- _Task item_:
Copy, word for word, the lines below from the one containing "blue L-shape: (108, 131)" up to and including the one containing "white cross: (235, 141)", with pictures left out.
==== Dataset excerpts
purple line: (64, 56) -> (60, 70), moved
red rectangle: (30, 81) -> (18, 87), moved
========
==== Dataset excerpts
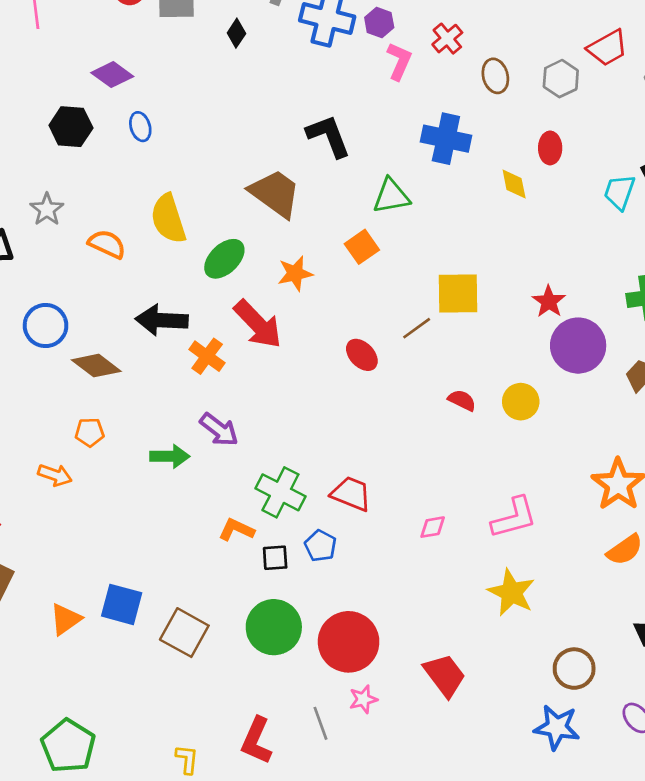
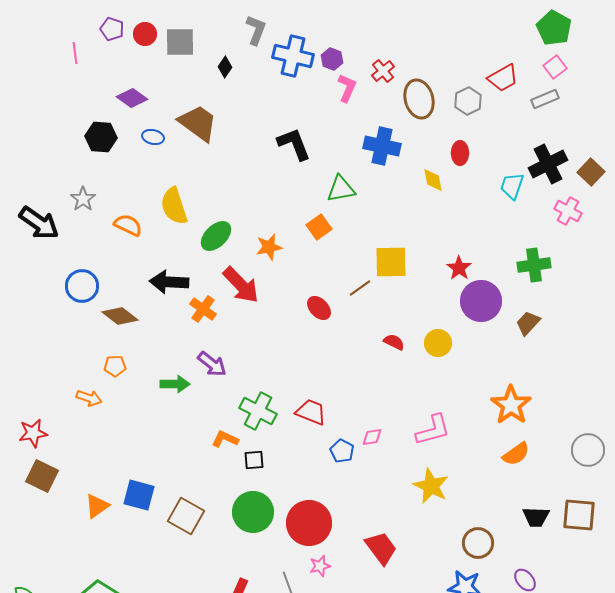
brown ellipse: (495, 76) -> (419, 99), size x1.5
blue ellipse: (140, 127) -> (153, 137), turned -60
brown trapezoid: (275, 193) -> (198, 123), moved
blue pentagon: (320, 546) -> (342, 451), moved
========
==== Dataset excerpts
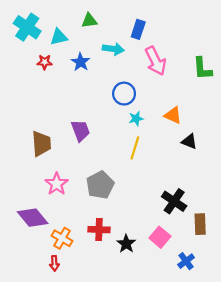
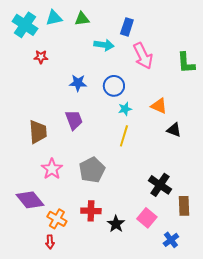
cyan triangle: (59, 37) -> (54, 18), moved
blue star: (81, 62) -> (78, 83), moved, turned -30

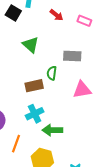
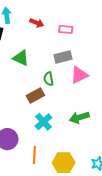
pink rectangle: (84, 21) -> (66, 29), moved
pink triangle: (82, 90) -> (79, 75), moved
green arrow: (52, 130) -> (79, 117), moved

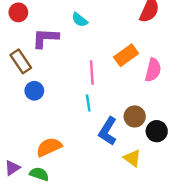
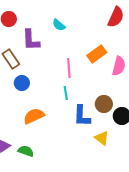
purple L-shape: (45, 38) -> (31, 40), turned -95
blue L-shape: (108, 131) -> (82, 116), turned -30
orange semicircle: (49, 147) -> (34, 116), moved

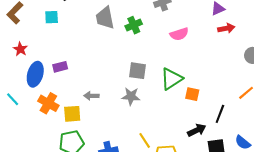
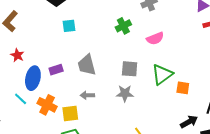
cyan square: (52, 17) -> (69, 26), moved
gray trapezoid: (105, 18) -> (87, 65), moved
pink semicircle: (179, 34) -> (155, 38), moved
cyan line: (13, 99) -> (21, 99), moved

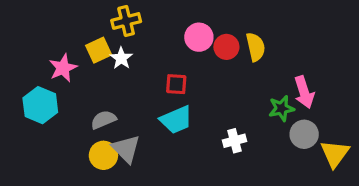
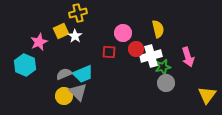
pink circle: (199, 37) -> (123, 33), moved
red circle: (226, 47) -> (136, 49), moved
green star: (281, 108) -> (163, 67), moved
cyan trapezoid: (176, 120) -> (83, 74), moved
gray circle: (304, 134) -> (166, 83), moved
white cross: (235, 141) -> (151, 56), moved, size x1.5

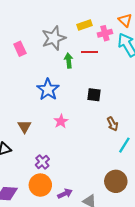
========
- _Reply_:
blue L-shape: (108, 131) -> (82, 116), turned -30
orange semicircle: (49, 147) -> (34, 116), moved

cyan square: (52, 17) -> (69, 26), moved
gray trapezoid: (105, 18) -> (87, 65), moved
pink semicircle: (179, 34) -> (155, 38), moved
cyan line: (13, 99) -> (21, 99), moved

pink circle: (199, 37) -> (123, 33), moved
red circle: (226, 47) -> (136, 49), moved
green star: (281, 108) -> (163, 67), moved
cyan trapezoid: (176, 120) -> (83, 74), moved
gray circle: (304, 134) -> (166, 83), moved
white cross: (235, 141) -> (151, 56), moved, size x1.5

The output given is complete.